▶ Data in this exercise
****************************************

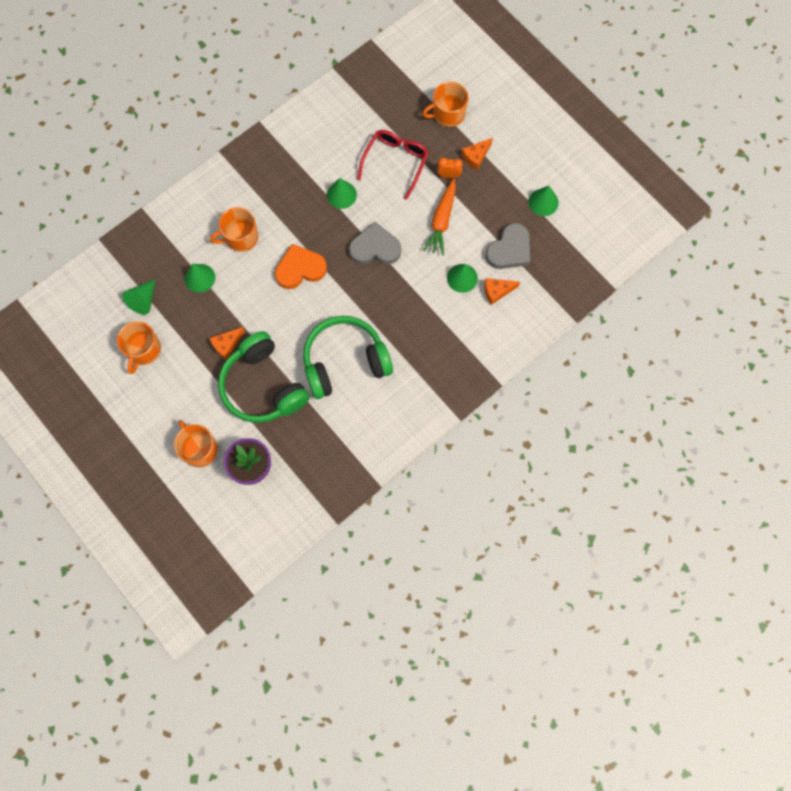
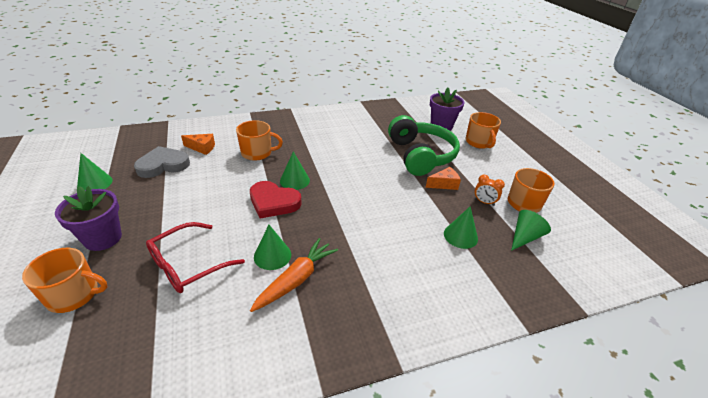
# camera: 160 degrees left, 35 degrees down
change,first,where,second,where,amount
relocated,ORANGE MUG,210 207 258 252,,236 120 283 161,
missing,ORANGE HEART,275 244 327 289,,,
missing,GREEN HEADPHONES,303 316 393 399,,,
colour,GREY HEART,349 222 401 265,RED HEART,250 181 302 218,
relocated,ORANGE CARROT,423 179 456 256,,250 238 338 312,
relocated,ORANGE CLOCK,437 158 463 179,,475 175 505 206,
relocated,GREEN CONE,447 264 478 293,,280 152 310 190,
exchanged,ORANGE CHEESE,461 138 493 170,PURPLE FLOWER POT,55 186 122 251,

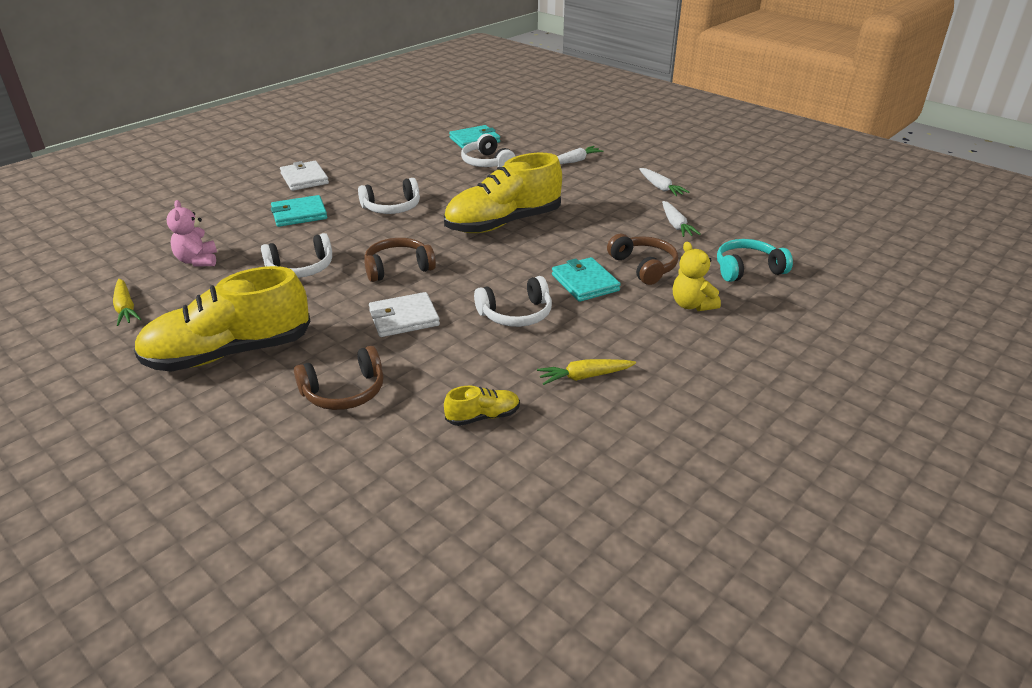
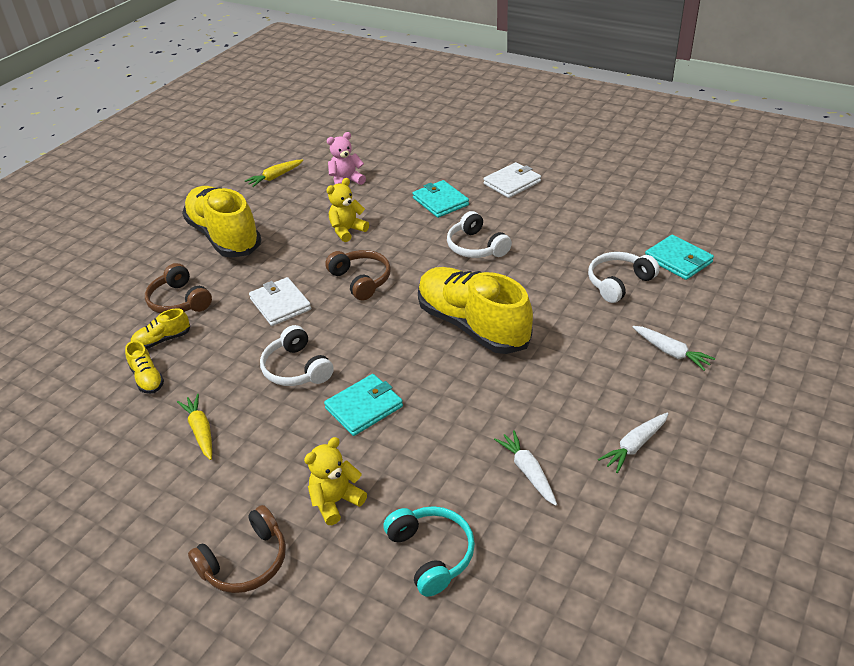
# camera: 80 degrees right, 5 degrees up
change,first,where,second,where,amount
exchanged,WHITE HEADPHONES,261 233 332 278,YELLOW TEDDY BEAR,326 178 369 242,
relocated,BROWN HEADPHONES,607 234 678 285,,188 505 286 593,
spun,WHITE CARROT,662 201 701 237,,494 430 557 506,90 degrees clockwise
appeared,,,YELLOW SHOE,131 308 190 349,

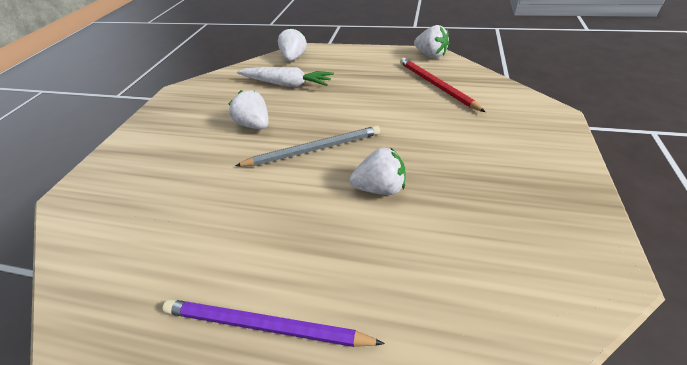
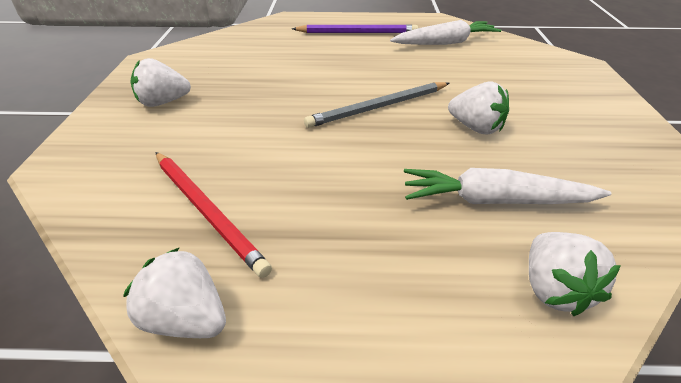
# camera: 165 degrees right, 5 degrees down
change,first,where,second,where,amount
relocated,WHITE STRAWBERRY,350 147 406 195,,130 58 191 107,
appeared,,,WHITE CARROT,390 20 501 45,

****************************************

▶ Work instruction
Lines from the one containing "relocated,ORANGE MUG,210 207" through the final line of the entries above are to be retyped exactly, with every picture left out.

▶ Answer to this exercise
relocated,ORANGE MUG,210 207 258 252,,236 120 283 161,
missing,ORANGE HEART,275 244 327 289,,,
missing,GREEN HEADPHONES,303 316 393 399,,,
colour,GREY HEART,349 222 401 265,RED HEART,250 181 302 218,
relocated,ORANGE CARROT,423 179 456 256,,250 238 338 312,
relocated,ORANGE CLOCK,437 158 463 179,,475 175 505 206,
relocated,GREEN CONE,447 264 478 293,,280 152 310 190,
exchanged,ORANGE CHEESE,461 138 493 170,PURPLE FLOWER POT,55 186 122 251,

# camera: 80 degrees right, 5 degrees up
change,first,where,second,where,amount
exchanged,WHITE HEADPHONES,261 233 332 278,YELLOW TEDDY BEAR,326 178 369 242,
relocated,BROWN HEADPHONES,607 234 678 285,,188 505 286 593,
spun,WHITE CARROT,662 201 701 237,,494 430 557 506,90 degrees clockwise
appeared,,,YELLOW SHOE,131 308 190 349,

# camera: 165 degrees right, 5 degrees down
change,first,where,second,where,amount
relocated,WHITE STRAWBERRY,350 147 406 195,,130 58 191 107,
appeared,,,WHITE CARROT,390 20 501 45,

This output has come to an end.